### Records provided
-*-*-

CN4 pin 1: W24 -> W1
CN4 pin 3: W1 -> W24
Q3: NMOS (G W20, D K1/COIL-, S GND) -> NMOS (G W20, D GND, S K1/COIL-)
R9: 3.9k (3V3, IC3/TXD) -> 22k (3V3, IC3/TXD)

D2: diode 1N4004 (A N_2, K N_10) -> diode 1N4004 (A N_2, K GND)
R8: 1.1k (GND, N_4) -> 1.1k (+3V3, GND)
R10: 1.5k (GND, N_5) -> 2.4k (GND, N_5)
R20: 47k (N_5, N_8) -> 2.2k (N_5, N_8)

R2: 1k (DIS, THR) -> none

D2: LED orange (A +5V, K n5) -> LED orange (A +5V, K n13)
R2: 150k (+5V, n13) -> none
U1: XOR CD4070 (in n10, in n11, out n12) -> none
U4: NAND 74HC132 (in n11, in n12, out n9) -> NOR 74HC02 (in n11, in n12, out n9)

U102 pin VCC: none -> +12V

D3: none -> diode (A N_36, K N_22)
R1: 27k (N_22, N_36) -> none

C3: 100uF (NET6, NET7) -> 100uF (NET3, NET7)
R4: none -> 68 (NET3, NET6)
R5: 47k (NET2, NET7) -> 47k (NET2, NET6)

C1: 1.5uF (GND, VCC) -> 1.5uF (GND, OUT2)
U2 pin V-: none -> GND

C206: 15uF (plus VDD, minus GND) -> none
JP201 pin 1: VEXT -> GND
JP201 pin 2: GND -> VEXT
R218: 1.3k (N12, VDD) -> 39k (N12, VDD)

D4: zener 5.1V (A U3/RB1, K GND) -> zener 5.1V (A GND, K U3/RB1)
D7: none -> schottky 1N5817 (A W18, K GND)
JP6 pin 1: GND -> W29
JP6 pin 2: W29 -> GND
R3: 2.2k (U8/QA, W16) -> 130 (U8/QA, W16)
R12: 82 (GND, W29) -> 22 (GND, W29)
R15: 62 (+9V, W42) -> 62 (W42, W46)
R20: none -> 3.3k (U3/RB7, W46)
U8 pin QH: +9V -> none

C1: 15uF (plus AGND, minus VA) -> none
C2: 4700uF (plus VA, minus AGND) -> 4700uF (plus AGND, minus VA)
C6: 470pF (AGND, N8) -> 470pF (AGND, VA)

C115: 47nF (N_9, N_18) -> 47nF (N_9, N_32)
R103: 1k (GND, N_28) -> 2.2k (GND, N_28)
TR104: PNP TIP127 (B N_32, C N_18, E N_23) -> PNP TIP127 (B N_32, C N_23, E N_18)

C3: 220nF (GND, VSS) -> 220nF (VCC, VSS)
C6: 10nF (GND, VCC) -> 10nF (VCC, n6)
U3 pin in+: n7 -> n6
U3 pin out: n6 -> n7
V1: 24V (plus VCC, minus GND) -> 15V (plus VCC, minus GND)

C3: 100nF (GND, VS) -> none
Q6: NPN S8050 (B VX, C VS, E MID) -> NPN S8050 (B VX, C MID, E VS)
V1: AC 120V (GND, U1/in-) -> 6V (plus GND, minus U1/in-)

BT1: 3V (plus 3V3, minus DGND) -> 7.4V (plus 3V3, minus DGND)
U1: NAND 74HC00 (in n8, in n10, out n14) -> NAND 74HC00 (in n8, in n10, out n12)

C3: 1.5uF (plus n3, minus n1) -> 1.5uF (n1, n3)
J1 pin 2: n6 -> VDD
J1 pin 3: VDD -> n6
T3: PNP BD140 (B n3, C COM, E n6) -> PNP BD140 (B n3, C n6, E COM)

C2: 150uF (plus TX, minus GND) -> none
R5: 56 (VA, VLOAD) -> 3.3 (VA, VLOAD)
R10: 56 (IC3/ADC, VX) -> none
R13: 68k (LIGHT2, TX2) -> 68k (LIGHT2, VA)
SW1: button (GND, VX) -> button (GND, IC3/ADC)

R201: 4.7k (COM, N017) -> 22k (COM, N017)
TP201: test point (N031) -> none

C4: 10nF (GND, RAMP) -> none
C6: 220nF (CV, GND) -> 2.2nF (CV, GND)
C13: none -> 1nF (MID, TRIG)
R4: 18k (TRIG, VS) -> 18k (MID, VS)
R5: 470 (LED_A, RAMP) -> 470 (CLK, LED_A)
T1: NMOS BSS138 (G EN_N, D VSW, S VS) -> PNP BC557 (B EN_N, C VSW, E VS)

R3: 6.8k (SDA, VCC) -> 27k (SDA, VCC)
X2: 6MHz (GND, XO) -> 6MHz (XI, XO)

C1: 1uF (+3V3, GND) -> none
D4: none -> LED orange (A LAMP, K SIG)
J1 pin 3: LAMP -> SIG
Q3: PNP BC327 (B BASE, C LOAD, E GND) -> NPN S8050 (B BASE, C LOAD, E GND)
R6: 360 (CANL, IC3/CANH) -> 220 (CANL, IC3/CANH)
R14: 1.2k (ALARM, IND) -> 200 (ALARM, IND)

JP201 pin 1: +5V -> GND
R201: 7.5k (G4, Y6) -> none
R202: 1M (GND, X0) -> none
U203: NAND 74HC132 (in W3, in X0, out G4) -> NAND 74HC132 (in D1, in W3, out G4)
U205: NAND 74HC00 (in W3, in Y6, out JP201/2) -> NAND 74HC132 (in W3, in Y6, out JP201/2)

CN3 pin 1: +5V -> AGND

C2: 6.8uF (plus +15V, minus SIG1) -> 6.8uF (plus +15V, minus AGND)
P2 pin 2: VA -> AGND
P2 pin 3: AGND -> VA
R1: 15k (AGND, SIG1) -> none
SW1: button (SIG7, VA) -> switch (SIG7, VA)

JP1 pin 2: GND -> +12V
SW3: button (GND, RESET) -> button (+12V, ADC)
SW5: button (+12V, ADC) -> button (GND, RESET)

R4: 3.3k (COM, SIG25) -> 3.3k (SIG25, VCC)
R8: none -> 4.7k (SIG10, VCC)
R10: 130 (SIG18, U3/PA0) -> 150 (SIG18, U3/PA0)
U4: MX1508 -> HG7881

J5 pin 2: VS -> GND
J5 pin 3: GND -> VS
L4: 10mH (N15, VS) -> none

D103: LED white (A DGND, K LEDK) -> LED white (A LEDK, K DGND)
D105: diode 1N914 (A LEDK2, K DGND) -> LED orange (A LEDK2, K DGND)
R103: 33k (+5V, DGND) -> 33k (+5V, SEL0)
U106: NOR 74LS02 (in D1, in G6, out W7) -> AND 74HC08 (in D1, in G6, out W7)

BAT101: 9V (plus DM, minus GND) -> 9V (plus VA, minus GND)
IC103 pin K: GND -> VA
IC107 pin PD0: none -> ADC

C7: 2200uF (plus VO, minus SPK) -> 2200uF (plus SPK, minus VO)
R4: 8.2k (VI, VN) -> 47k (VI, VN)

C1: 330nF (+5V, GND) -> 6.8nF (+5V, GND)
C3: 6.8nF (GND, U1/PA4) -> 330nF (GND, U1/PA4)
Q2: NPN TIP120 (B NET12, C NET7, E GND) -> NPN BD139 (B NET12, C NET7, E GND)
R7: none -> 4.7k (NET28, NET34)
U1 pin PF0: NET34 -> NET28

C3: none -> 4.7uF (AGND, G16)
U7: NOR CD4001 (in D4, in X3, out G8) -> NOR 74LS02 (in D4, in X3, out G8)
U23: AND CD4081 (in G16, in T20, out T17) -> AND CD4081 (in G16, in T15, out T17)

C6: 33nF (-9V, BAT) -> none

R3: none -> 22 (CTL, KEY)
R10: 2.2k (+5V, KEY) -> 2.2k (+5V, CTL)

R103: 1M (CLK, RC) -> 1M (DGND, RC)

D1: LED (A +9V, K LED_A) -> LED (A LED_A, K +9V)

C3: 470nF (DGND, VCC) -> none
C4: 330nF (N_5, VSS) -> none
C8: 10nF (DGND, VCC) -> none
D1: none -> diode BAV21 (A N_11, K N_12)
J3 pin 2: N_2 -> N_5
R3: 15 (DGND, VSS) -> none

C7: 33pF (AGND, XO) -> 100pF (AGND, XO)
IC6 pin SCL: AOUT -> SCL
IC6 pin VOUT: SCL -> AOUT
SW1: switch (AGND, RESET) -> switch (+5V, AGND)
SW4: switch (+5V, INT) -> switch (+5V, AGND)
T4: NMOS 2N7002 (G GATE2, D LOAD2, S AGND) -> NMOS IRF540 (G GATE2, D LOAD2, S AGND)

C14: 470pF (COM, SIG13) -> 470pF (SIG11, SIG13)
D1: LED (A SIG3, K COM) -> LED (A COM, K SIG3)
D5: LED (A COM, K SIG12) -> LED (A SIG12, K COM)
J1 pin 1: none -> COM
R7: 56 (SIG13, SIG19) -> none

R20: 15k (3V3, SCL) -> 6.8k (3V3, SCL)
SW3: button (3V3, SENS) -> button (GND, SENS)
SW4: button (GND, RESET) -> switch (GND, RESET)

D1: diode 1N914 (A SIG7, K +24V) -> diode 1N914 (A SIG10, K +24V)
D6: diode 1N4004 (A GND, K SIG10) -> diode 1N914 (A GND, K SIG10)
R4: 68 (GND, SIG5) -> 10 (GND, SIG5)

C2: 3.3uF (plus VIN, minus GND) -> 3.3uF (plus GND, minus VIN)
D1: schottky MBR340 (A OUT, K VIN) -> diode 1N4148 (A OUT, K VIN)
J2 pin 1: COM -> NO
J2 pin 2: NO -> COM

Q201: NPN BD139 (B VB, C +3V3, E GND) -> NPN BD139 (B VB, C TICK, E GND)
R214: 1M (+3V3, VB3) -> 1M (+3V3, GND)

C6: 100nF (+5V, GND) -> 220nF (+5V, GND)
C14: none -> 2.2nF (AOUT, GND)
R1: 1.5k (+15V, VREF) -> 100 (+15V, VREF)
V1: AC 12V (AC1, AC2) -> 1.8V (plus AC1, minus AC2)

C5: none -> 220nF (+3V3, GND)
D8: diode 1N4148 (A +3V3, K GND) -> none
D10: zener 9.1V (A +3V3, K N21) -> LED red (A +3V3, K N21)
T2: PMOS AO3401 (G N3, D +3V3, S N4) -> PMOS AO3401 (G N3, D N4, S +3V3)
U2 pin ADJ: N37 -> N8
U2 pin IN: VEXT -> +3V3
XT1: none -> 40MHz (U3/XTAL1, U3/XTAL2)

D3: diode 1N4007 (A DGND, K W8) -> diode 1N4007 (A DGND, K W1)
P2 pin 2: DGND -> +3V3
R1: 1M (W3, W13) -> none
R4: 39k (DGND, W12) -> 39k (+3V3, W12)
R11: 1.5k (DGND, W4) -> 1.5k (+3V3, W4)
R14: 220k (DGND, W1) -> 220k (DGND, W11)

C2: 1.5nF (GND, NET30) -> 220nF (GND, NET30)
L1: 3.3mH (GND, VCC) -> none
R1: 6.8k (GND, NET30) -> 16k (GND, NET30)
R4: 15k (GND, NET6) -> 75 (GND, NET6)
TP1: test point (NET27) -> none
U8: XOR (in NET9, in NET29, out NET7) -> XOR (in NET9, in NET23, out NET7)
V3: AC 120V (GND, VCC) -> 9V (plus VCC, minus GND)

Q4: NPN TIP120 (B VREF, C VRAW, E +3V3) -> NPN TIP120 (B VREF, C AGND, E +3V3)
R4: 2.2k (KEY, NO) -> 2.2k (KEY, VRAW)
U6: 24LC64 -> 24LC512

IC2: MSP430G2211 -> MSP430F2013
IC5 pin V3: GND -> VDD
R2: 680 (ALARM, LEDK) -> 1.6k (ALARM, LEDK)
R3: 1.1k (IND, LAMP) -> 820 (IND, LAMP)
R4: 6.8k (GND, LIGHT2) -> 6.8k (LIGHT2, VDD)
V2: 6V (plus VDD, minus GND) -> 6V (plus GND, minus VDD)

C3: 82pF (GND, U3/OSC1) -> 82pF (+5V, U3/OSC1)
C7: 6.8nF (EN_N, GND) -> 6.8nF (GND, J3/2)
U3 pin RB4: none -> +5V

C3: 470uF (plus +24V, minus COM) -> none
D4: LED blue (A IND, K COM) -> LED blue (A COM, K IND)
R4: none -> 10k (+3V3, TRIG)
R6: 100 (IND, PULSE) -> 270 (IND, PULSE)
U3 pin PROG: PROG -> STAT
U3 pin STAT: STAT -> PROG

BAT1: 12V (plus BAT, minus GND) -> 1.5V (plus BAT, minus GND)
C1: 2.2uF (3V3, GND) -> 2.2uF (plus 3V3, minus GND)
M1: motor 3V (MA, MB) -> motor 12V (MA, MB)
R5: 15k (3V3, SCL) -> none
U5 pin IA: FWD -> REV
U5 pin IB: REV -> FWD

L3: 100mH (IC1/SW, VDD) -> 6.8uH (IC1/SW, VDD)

-*-*-

### About this exercise
Your answer must be the lines above from the one containing "R103: 1k (GND, N_28) -> 2.2k (GND, N_28)" to the one containing "R5: 470 (LED_A, RAMP) -> 470 (CLK, LED_A)", both included, restated word for word.

### Task output
R103: 1k (GND, N_28) -> 2.2k (GND, N_28)
TR104: PNP TIP127 (B N_32, C N_18, E N_23) -> PNP TIP127 (B N_32, C N_23, E N_18)

C3: 220nF (GND, VSS) -> 220nF (VCC, VSS)
C6: 10nF (GND, VCC) -> 10nF (VCC, n6)
U3 pin in+: n7 -> n6
U3 pin out: n6 -> n7
V1: 24V (plus VCC, minus GND) -> 15V (plus VCC, minus GND)

C3: 100nF (GND, VS) -> none
Q6: NPN S8050 (B VX, C VS, E MID) -> NPN S8050 (B VX, C MID, E VS)
V1: AC 120V (GND, U1/in-) -> 6V (plus GND, minus U1/in-)

BT1: 3V (plus 3V3, minus DGND) -> 7.4V (plus 3V3, minus DGND)
U1: NAND 74HC00 (in n8, in n10, out n14) -> NAND 74HC00 (in n8, in n10, out n12)

C3: 1.5uF (plus n3, minus n1) -> 1.5uF (n1, n3)
J1 pin 2: n6 -> VDD
J1 pin 3: VDD -> n6
T3: PNP BD140 (B n3, C COM, E n6) -> PNP BD140 (B n3, C n6, E COM)

C2: 150uF (plus TX, minus GND) -> none
R5: 56 (VA, VLOAD) -> 3.3 (VA, VLOAD)
R10: 56 (IC3/ADC, VX) -> none
R13: 68k (LIGHT2, TX2) -> 68k (LIGHT2, VA)
SW1: button (GND, VX) -> button (GND, IC3/ADC)

R201: 4.7k (COM, N017) -> 22k (COM, N017)
TP201: test point (N031) -> none

C4: 10nF (GND, RAMP) -> none
C6: 220nF (CV, GND) -> 2.2nF (CV, GND)
C13: none -> 1nF (MID, TRIG)
R4: 18k (TRIG, VS) -> 18k (MID, VS)
R5: 470 (LED_A, RAMP) -> 470 (CLK, LED_A)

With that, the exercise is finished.